━━━━━ SOURCE DATA
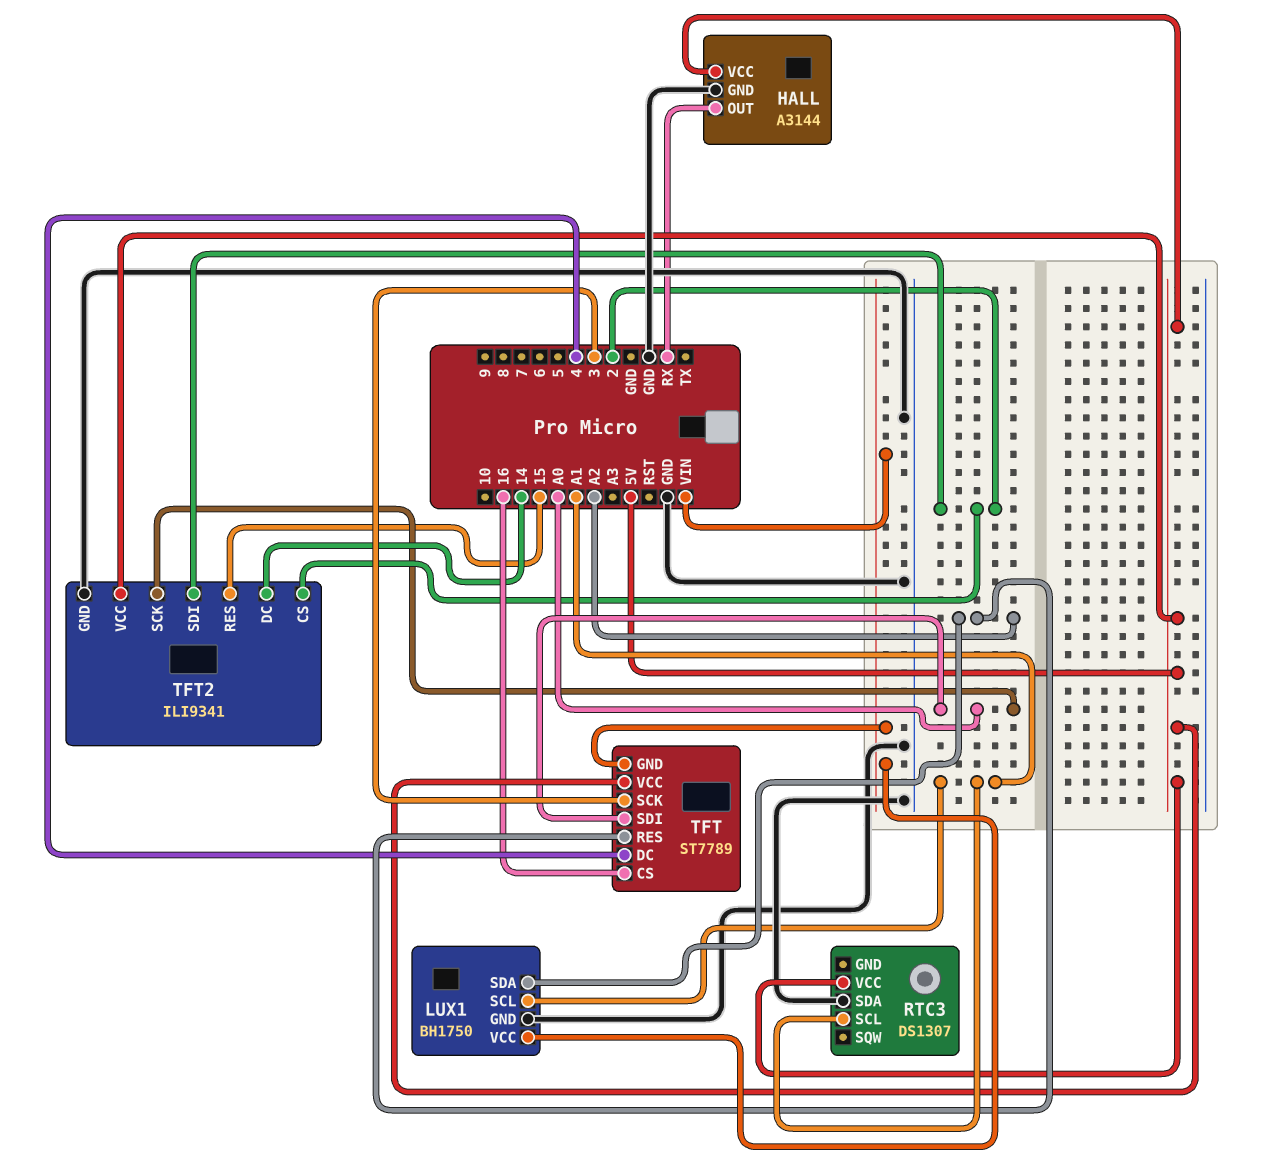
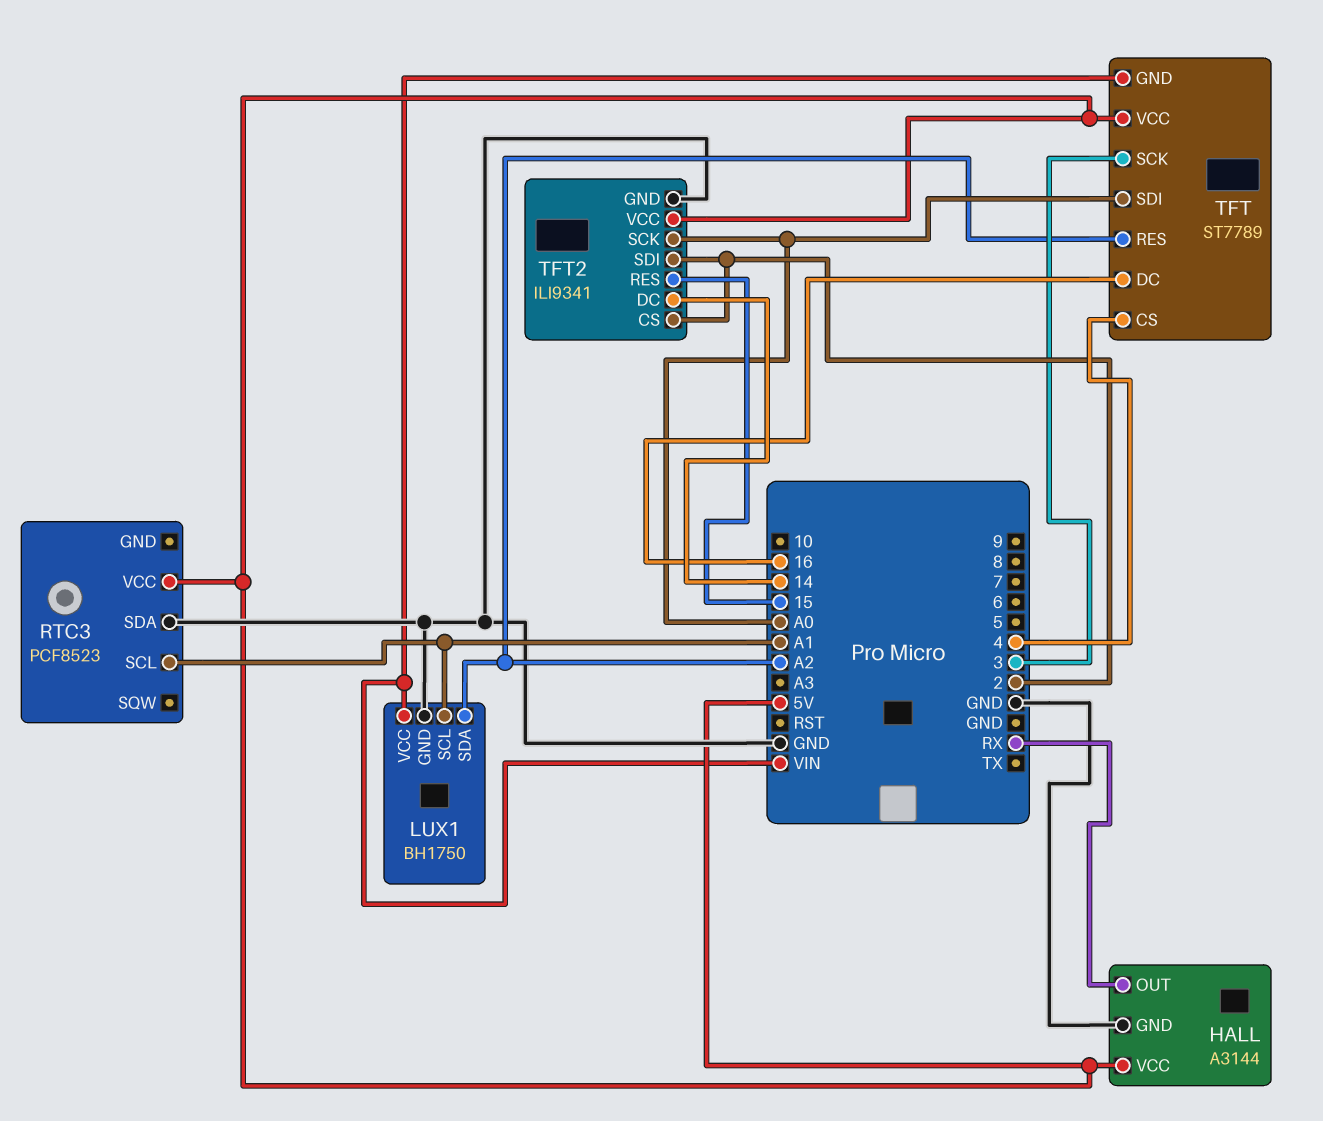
RTC3: DS1307 -> PCF8523
TFT pin CS: 16 -> 4
TFT pin DC: 4 -> 16

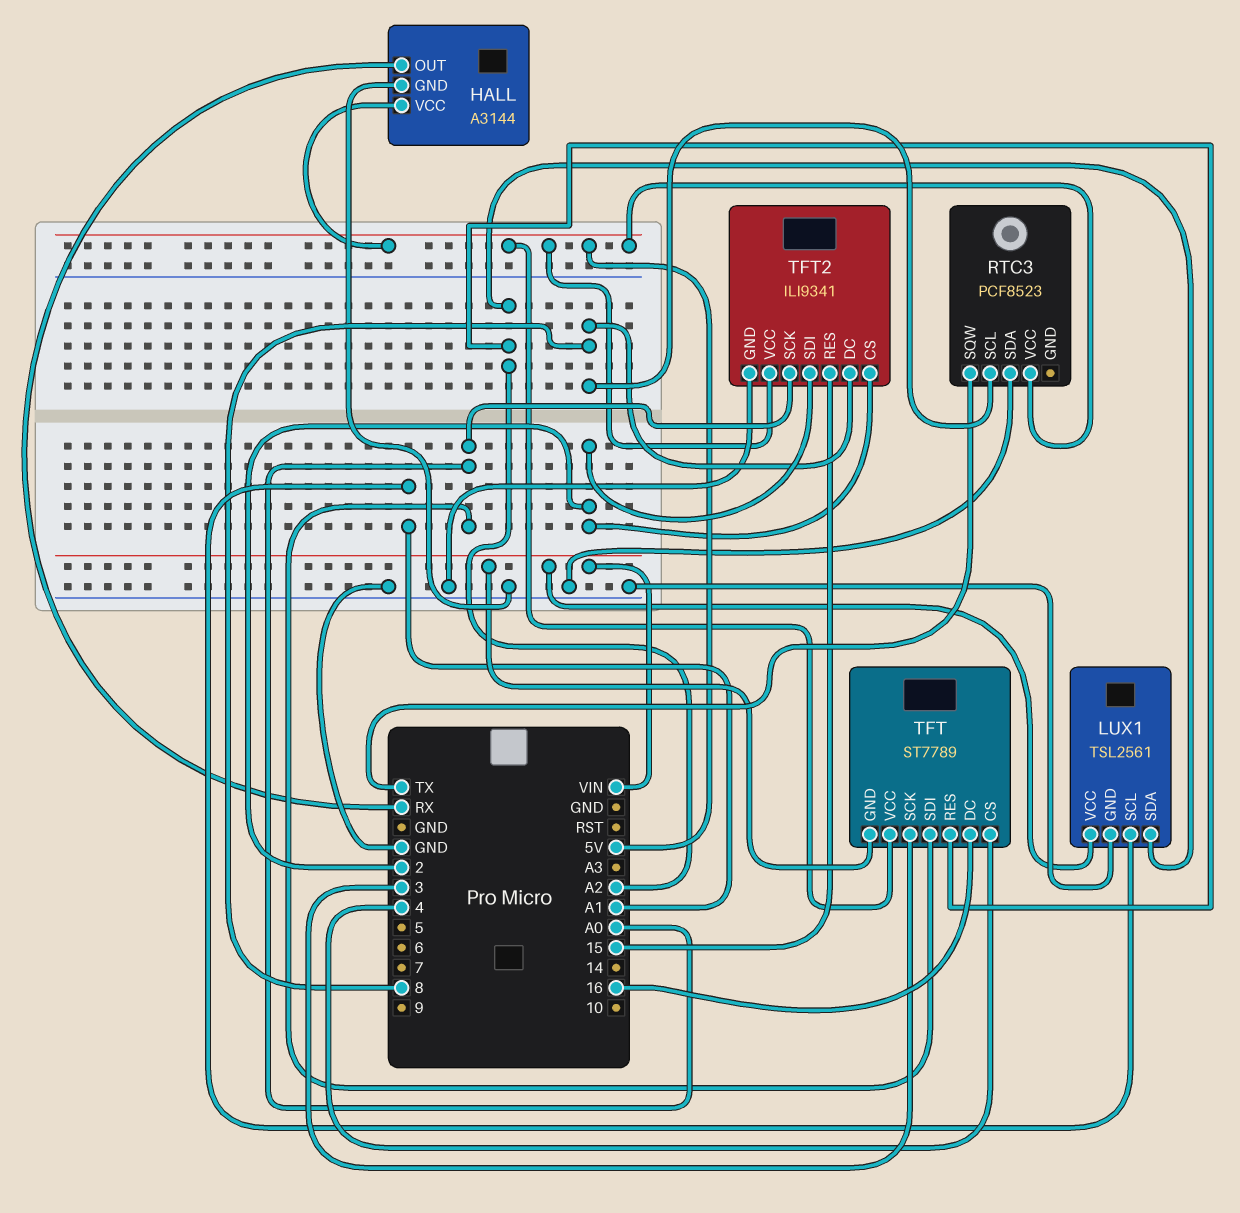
LUX1: BH1750 -> TSL2561
RTC3 pin SCL: A1 -> 8
RTC3 pin SQW: none -> TX
TFT2 pin DC: 14 -> 8

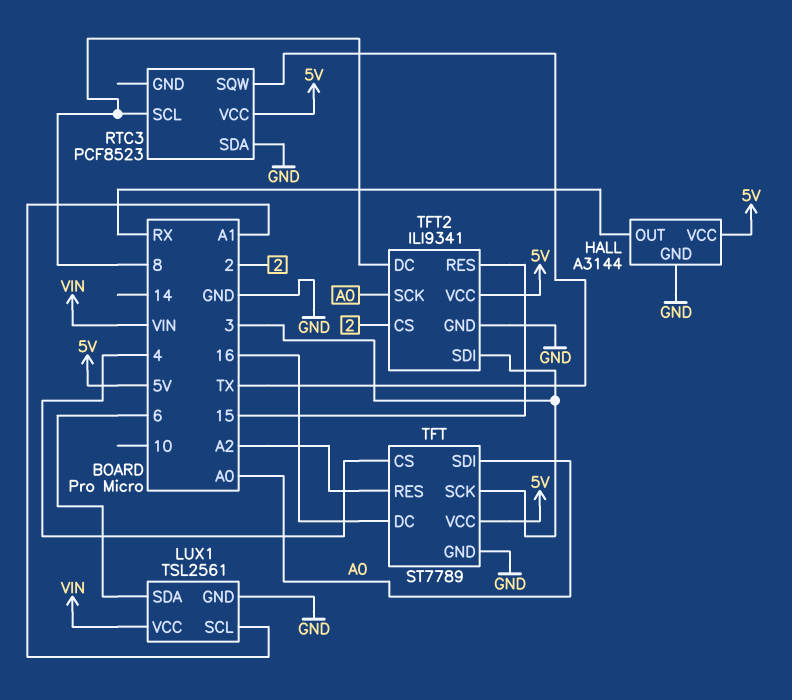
LUX1 pin SDA: A2 -> 6
TFT pin GND: VIN -> GND
TFT2 pin SDI: 2 -> 3

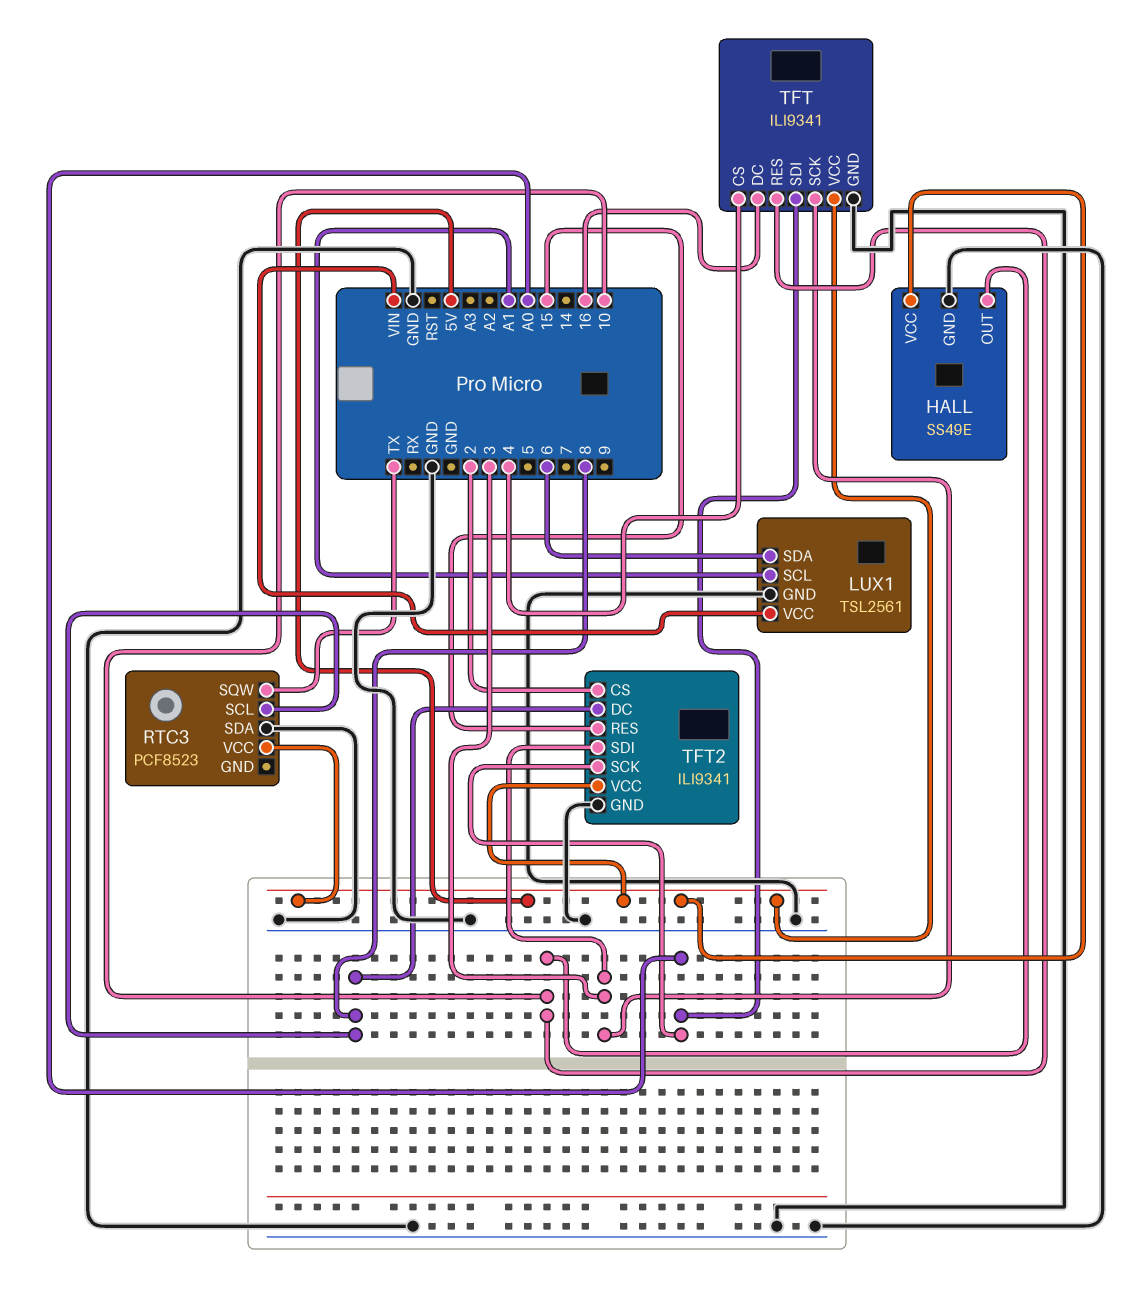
HALL: A3144 -> SS49E
HALL pin OUT: RX -> 10
TFT: ST7789 -> ILI9341
TFT pin RES: A2 -> 10

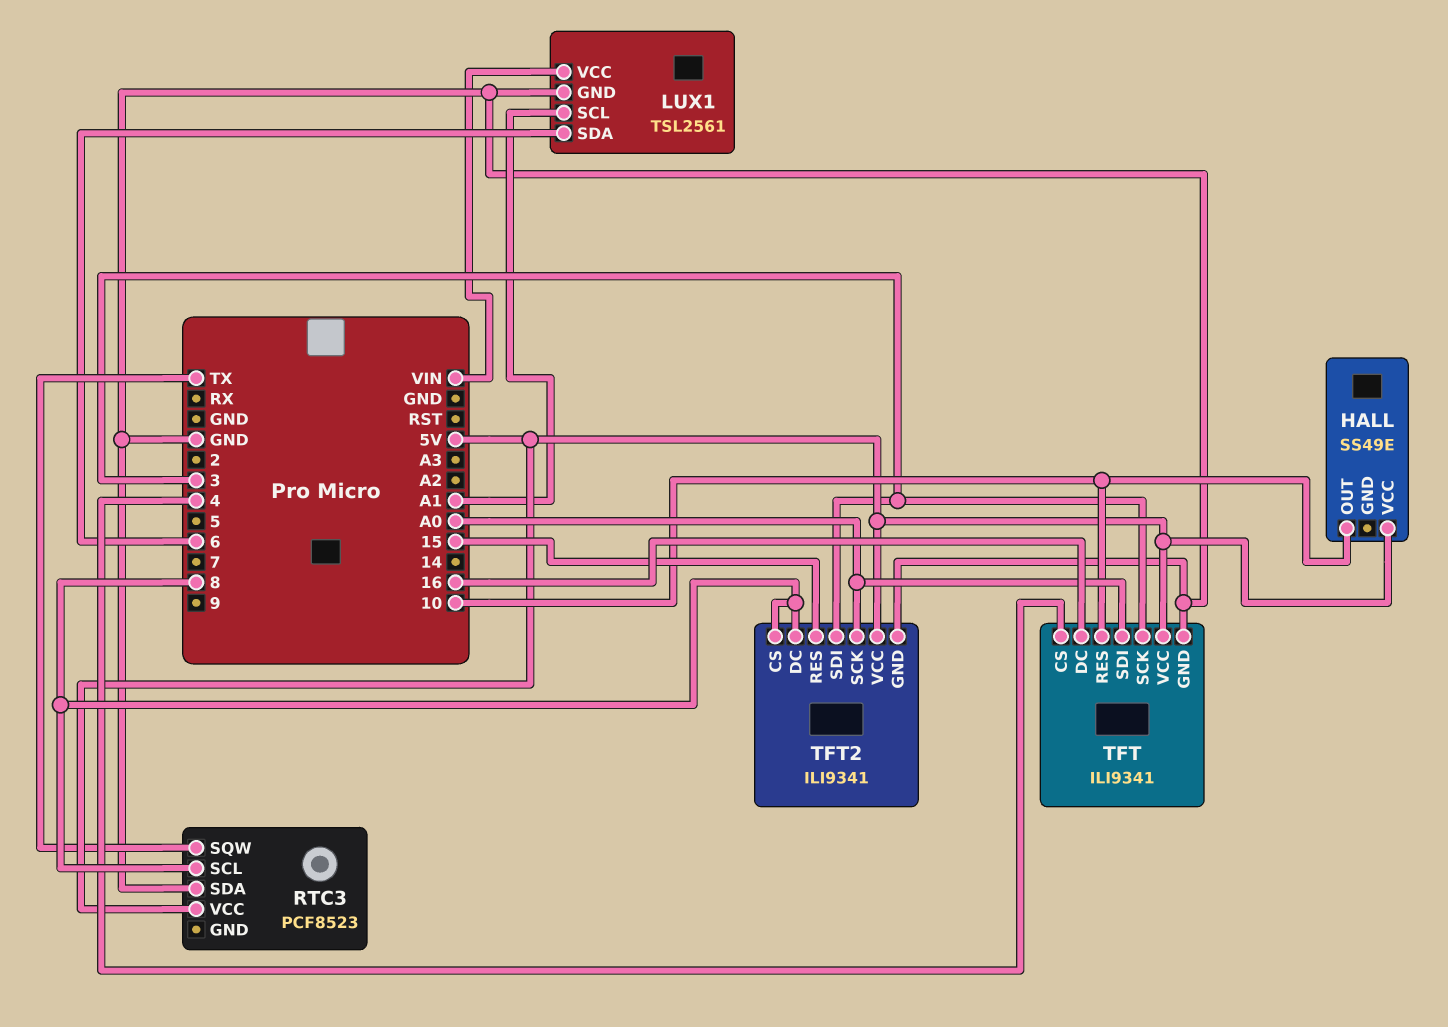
HALL pin GND: GND -> none
TFT2 pin CS: 2 -> 8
━━━━━━━━━━
* _WHAT YOU SHOULD DO_:
Using the data above, report the number of lines that contain the string "none", and only that number.

* _SOLVED EXERCISE_:
2